* [PROBLEM]: From the line that contains "type=rotate; before=pink calculator;" to the last line of the records below, copy everything exactly, both ends included.

* [RECORDS FOR THE TASK]:
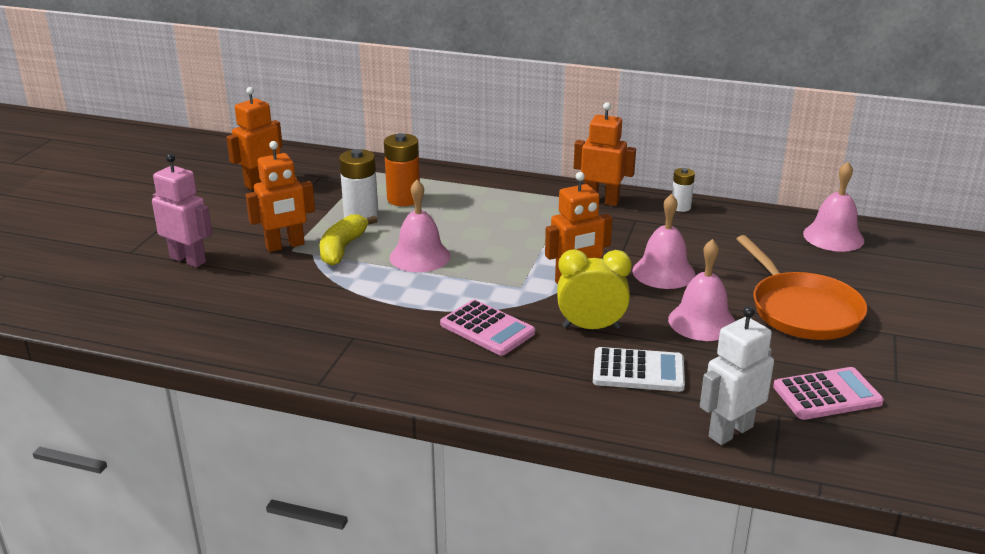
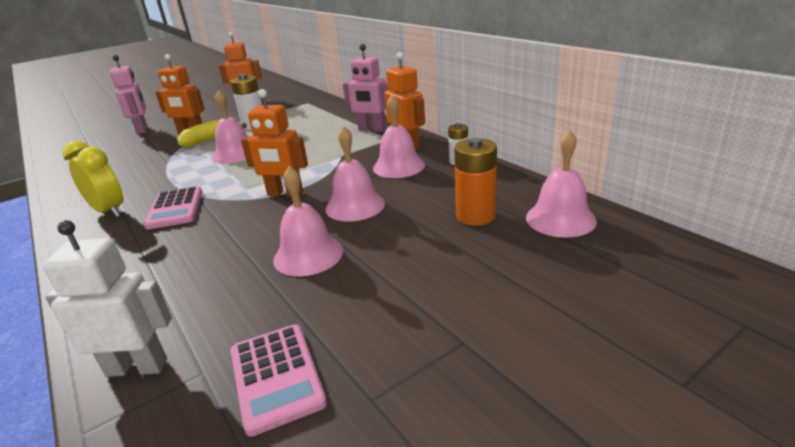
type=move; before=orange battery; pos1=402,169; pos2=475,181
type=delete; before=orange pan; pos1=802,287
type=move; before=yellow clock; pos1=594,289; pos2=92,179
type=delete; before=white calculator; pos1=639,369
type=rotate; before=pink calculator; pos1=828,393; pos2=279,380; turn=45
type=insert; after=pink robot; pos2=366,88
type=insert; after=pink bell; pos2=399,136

* [ANSWER TO THIS TASK]:
type=rotate; before=pink calculator; pos1=828,393; pos2=279,380; turn=45
type=insert; after=pink robot; pos2=366,88
type=insert; after=pink bell; pos2=399,136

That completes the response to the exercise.